» **INSTRUCTIONS FOR THE TASK**: Restate exactly, and only, the lines spanning from the one with "(256, 644) = (103, 394): pink" to the end of the records below.

Object change listings
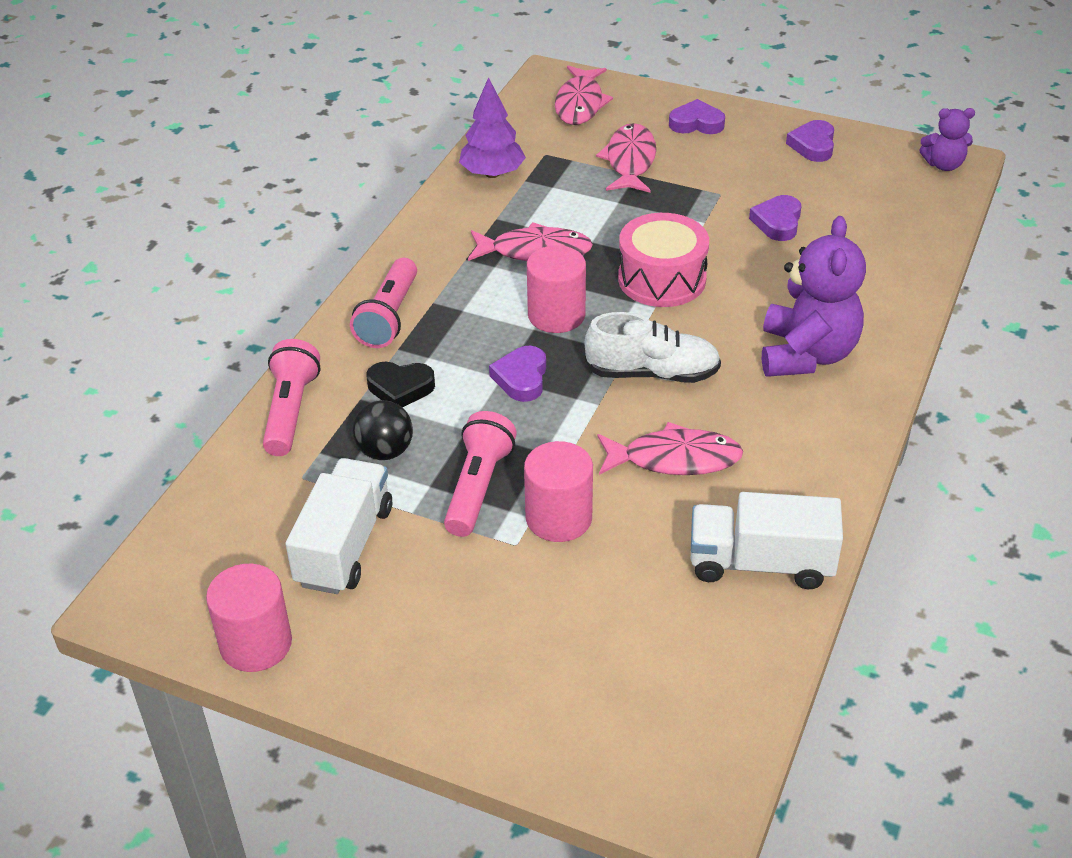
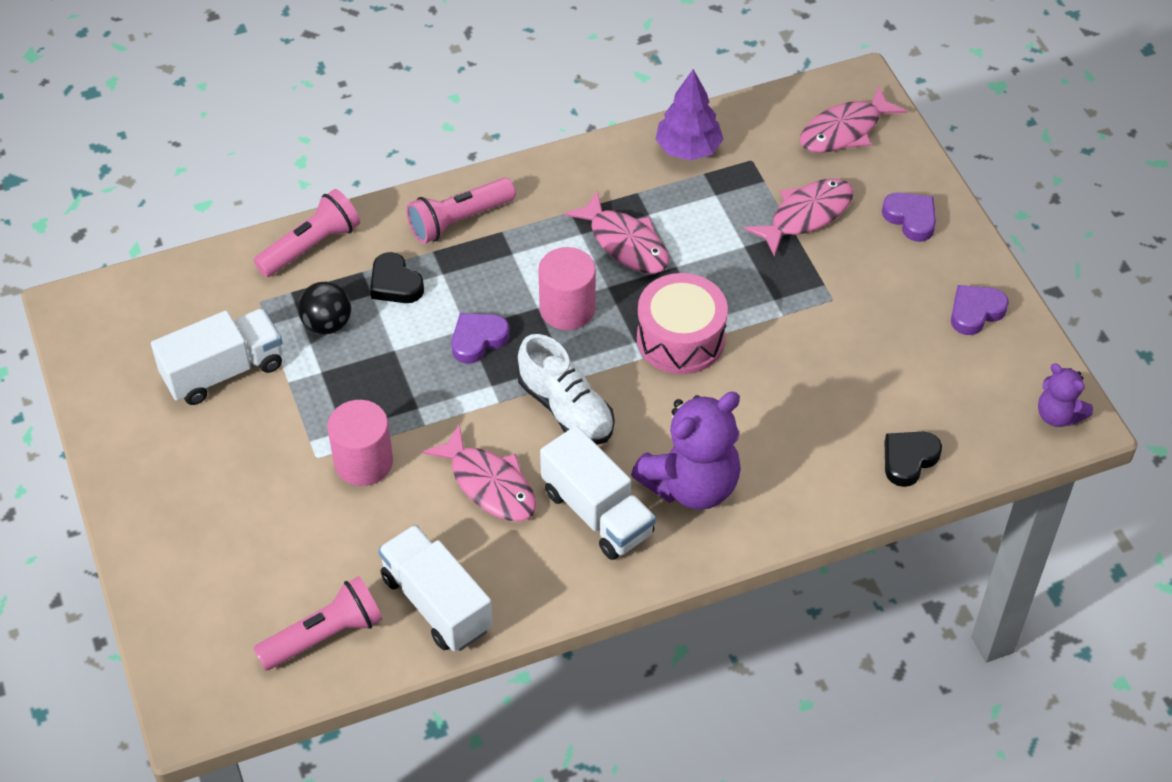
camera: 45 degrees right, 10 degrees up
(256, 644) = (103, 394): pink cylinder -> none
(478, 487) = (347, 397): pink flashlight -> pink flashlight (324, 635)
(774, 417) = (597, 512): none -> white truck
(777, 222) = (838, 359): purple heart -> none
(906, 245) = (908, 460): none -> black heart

» **ANSWER TO THE EXERCISE**:
(256, 644) = (103, 394): pink cylinder -> none
(478, 487) = (347, 397): pink flashlight -> pink flashlight (324, 635)
(774, 417) = (597, 512): none -> white truck
(777, 222) = (838, 359): purple heart -> none
(906, 245) = (908, 460): none -> black heart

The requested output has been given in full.